[Materials provided Boundary: Start]

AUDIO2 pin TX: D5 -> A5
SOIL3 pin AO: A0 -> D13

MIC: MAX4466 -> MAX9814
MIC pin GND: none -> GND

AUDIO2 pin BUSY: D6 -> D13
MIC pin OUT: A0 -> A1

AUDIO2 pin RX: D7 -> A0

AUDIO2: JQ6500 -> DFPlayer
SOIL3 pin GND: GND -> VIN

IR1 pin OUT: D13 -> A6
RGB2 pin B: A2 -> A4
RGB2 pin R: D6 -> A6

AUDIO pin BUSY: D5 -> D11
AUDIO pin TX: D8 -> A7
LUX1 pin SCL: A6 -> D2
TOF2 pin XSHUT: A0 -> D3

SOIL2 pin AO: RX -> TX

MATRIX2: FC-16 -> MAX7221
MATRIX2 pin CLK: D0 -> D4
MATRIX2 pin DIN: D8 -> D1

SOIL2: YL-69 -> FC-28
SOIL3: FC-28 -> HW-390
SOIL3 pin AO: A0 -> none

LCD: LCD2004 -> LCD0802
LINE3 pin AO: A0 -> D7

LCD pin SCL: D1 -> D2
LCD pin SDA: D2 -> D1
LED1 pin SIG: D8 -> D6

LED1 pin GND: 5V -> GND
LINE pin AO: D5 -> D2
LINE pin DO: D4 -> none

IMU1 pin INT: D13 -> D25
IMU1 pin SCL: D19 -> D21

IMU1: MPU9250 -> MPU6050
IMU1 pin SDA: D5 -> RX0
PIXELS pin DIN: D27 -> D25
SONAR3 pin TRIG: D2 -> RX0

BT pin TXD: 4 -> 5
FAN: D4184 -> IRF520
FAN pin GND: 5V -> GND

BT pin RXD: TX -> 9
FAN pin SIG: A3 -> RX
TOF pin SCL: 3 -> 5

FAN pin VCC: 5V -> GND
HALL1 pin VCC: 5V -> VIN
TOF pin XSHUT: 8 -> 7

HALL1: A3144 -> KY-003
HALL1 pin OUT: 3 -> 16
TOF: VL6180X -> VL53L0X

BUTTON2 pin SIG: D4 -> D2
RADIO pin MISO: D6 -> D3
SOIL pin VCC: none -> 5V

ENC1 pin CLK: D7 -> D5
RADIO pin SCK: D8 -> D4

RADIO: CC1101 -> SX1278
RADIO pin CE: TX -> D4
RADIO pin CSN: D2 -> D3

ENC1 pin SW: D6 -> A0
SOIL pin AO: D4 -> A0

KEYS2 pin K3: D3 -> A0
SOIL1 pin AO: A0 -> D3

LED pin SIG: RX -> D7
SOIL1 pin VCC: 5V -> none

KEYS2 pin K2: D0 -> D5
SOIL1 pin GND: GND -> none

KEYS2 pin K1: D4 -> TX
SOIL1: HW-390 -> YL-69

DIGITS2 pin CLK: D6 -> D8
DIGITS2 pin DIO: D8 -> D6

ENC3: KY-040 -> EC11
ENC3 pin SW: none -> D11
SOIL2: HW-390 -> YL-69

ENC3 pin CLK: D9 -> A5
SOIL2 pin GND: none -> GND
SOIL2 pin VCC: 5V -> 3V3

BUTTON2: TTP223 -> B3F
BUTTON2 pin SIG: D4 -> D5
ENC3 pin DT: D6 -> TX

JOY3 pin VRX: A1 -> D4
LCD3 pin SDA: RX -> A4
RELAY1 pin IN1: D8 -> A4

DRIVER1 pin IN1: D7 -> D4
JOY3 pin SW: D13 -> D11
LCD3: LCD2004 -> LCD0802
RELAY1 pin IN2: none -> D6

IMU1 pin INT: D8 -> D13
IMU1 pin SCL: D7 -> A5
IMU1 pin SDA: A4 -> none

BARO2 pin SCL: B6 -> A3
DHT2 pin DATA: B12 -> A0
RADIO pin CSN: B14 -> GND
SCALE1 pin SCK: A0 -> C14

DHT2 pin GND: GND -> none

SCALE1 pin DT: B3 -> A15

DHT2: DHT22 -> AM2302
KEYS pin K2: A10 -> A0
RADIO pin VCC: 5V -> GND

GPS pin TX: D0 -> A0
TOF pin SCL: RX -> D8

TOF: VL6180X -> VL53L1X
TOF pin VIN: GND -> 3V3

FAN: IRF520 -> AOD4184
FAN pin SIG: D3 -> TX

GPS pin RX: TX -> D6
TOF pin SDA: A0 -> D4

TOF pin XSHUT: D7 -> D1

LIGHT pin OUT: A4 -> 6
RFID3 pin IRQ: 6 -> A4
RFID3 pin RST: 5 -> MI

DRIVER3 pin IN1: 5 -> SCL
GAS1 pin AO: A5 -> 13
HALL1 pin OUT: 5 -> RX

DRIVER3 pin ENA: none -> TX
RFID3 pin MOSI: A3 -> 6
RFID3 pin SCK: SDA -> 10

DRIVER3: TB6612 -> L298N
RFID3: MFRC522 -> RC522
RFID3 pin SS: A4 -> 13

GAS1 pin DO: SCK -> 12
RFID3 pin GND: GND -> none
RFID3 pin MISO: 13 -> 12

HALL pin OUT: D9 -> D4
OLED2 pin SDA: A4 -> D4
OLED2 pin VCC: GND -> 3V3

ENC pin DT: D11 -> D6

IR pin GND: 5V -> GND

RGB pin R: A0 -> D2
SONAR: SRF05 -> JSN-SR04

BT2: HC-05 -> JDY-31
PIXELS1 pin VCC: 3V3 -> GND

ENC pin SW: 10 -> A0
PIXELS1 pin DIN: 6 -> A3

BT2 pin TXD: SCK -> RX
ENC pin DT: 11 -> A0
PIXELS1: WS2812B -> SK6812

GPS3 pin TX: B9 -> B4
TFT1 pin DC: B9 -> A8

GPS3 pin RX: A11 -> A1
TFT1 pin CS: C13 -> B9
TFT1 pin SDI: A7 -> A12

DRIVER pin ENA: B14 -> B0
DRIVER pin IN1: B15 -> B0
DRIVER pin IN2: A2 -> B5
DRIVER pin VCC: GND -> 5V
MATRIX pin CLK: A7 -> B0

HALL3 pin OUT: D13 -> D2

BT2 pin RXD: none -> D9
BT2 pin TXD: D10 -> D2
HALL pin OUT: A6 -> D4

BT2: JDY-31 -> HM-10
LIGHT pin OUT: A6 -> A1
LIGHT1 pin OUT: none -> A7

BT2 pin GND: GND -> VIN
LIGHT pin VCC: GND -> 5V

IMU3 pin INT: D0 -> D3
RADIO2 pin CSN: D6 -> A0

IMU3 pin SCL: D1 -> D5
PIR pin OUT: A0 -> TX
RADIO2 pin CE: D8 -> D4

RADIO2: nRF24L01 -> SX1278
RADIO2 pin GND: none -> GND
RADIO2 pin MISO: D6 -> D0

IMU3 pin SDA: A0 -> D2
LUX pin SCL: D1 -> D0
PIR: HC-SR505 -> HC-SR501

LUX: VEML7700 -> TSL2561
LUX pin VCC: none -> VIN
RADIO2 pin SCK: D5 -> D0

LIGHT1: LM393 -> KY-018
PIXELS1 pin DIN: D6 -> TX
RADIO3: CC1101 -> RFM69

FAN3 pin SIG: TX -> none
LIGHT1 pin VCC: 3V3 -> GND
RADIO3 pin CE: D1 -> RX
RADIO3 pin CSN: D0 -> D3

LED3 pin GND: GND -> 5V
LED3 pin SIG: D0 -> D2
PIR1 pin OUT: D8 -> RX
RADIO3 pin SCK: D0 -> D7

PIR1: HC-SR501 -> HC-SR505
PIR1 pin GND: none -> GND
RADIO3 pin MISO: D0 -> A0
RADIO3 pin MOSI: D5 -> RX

[Materials provided Boundary: End]

▸ About this exercise: Take the records above and return them exactly as written.

▸ Result:
AUDIO2 pin TX: D5 -> A5
SOIL3 pin AO: A0 -> D13

MIC: MAX4466 -> MAX9814
MIC pin GND: none -> GND

AUDIO2 pin BUSY: D6 -> D13
MIC pin OUT: A0 -> A1

AUDIO2 pin RX: D7 -> A0

AUDIO2: JQ6500 -> DFPlayer
SOIL3 pin GND: GND -> VIN

IR1 pin OUT: D13 -> A6
RGB2 pin B: A2 -> A4
RGB2 pin R: D6 -> A6

AUDIO pin BUSY: D5 -> D11
AUDIO pin TX: D8 -> A7
LUX1 pin SCL: A6 -> D2
TOF2 pin XSHUT: A0 -> D3

SOIL2 pin AO: RX -> TX

MATRIX2: FC-16 -> MAX7221
MATRIX2 pin CLK: D0 -> D4
MATRIX2 pin DIN: D8 -> D1

SOIL2: YL-69 -> FC-28
SOIL3: FC-28 -> HW-390
SOIL3 pin AO: A0 -> none

LCD: LCD2004 -> LCD0802
LINE3 pin AO: A0 -> D7

LCD pin SCL: D1 -> D2
LCD pin SDA: D2 -> D1
LED1 pin SIG: D8 -> D6

LED1 pin GND: 5V -> GND
LINE pin AO: D5 -> D2
LINE pin DO: D4 -> none

IMU1 pin INT: D13 -> D25
IMU1 pin SCL: D19 -> D21

IMU1: MPU9250 -> MPU6050
IMU1 pin SDA: D5 -> RX0
PIXELS pin DIN: D27 -> D25
SONAR3 pin TRIG: D2 -> RX0

BT pin TXD: 4 -> 5
FAN: D4184 -> IRF520
FAN pin GND: 5V -> GND

BT pin RXD: TX -> 9
FAN pin SIG: A3 -> RX
TOF pin SCL: 3 -> 5

FAN pin VCC: 5V -> GND
HALL1 pin VCC: 5V -> VIN
TOF pin XSHUT: 8 -> 7

HALL1: A3144 -> KY-003
HALL1 pin OUT: 3 -> 16
TOF: VL6180X -> VL53L0X

BUTTON2 pin SIG: D4 -> D2
RADIO pin MISO: D6 -> D3
SOIL pin VCC: none -> 5V

ENC1 pin CLK: D7 -> D5
RADIO pin SCK: D8 -> D4

RADIO: CC1101 -> SX1278
RADIO pin CE: TX -> D4
RADIO pin CSN: D2 -> D3

ENC1 pin SW: D6 -> A0
SOIL pin AO: D4 -> A0

KEYS2 pin K3: D3 -> A0
SOIL1 pin AO: A0 -> D3

LED pin SIG: RX -> D7
SOIL1 pin VCC: 5V -> none

KEYS2 pin K2: D0 -> D5
SOIL1 pin GND: GND -> none

KEYS2 pin K1: D4 -> TX
SOIL1: HW-390 -> YL-69

DIGITS2 pin CLK: D6 -> D8
DIGITS2 pin DIO: D8 -> D6

ENC3: KY-040 -> EC11
ENC3 pin SW: none -> D11
SOIL2: HW-390 -> YL-69

ENC3 pin CLK: D9 -> A5
SOIL2 pin GND: none -> GND
SOIL2 pin VCC: 5V -> 3V3

BUTTON2: TTP223 -> B3F
BUTTON2 pin SIG: D4 -> D5
ENC3 pin DT: D6 -> TX

JOY3 pin VRX: A1 -> D4
LCD3 pin SDA: RX -> A4
RELAY1 pin IN1: D8 -> A4

DRIVER1 pin IN1: D7 -> D4
JOY3 pin SW: D13 -> D11
LCD3: LCD2004 -> LCD0802
RELAY1 pin IN2: none -> D6

IMU1 pin INT: D8 -> D13
IMU1 pin SCL: D7 -> A5
IMU1 pin SDA: A4 -> none

BARO2 pin SCL: B6 -> A3
DHT2 pin DATA: B12 -> A0
RADIO pin CSN: B14 -> GND
SCALE1 pin SCK: A0 -> C14

DHT2 pin GND: GND -> none

SCALE1 pin DT: B3 -> A15

DHT2: DHT22 -> AM2302
KEYS pin K2: A10 -> A0
RADIO pin VCC: 5V -> GND

GPS pin TX: D0 -> A0
TOF pin SCL: RX -> D8

TOF: VL6180X -> VL53L1X
TOF pin VIN: GND -> 3V3

FAN: IRF520 -> AOD4184
FAN pin SIG: D3 -> TX

GPS pin RX: TX -> D6
TOF pin SDA: A0 -> D4

TOF pin XSHUT: D7 -> D1

LIGHT pin OUT: A4 -> 6
RFID3 pin IRQ: 6 -> A4
RFID3 pin RST: 5 -> MI

DRIVER3 pin IN1: 5 -> SCL
GAS1 pin AO: A5 -> 13
HALL1 pin OUT: 5 -> RX

DRIVER3 pin ENA: none -> TX
RFID3 pin MOSI: A3 -> 6
RFID3 pin SCK: SDA -> 10

DRIVER3: TB6612 -> L298N
RFID3: MFRC522 -> RC522
RFID3 pin SS: A4 -> 13

GAS1 pin DO: SCK -> 12
RFID3 pin GND: GND -> none
RFID3 pin MISO: 13 -> 12

HALL pin OUT: D9 -> D4
OLED2 pin SDA: A4 -> D4
OLED2 pin VCC: GND -> 3V3

ENC pin DT: D11 -> D6

IR pin GND: 5V -> GND

RGB pin R: A0 -> D2
SONAR: SRF05 -> JSN-SR04

BT2: HC-05 -> JDY-31
PIXELS1 pin VCC: 3V3 -> GND

ENC pin SW: 10 -> A0
PIXELS1 pin DIN: 6 -> A3

BT2 pin TXD: SCK -> RX
ENC pin DT: 11 -> A0
PIXELS1: WS2812B -> SK6812

GPS3 pin TX: B9 -> B4
TFT1 pin DC: B9 -> A8

GPS3 pin RX: A11 -> A1
TFT1 pin CS: C13 -> B9
TFT1 pin SDI: A7 -> A12

DRIVER pin ENA: B14 -> B0
DRIVER pin IN1: B15 -> B0
DRIVER pin IN2: A2 -> B5
DRIVER pin VCC: GND -> 5V
MATRIX pin CLK: A7 -> B0

HALL3 pin OUT: D13 -> D2

BT2 pin RXD: none -> D9
BT2 pin TXD: D10 -> D2
HALL pin OUT: A6 -> D4

BT2: JDY-31 -> HM-10
LIGHT pin OUT: A6 -> A1
LIGHT1 pin OUT: none -> A7

BT2 pin GND: GND -> VIN
LIGHT pin VCC: GND -> 5V

IMU3 pin INT: D0 -> D3
RADIO2 pin CSN: D6 -> A0

IMU3 pin SCL: D1 -> D5
PIR pin OUT: A0 -> TX
RADIO2 pin CE: D8 -> D4

RADIO2: nRF24L01 -> SX1278
RADIO2 pin GND: none -> GND
RADIO2 pin MISO: D6 -> D0

IMU3 pin SDA: A0 -> D2
LUX pin SCL: D1 -> D0
PIR: HC-SR505 -> HC-SR501

LUX: VEML7700 -> TSL2561
LUX pin VCC: none -> VIN
RADIO2 pin SCK: D5 -> D0

LIGHT1: LM393 -> KY-018
PIXELS1 pin DIN: D6 -> TX
RADIO3: CC1101 -> RFM69

FAN3 pin SIG: TX -> none
LIGHT1 pin VCC: 3V3 -> GND
RADIO3 pin CE: D1 -> RX
RADIO3 pin CSN: D0 -> D3

LED3 pin GND: GND -> 5V
LED3 pin SIG: D0 -> D2
PIR1 pin OUT: D8 -> RX
RADIO3 pin SCK: D0 -> D7

PIR1: HC-SR501 -> HC-SR505
PIR1 pin GND: none -> GND
RADIO3 pin MISO: D0 -> A0
RADIO3 pin MOSI: D5 -> RX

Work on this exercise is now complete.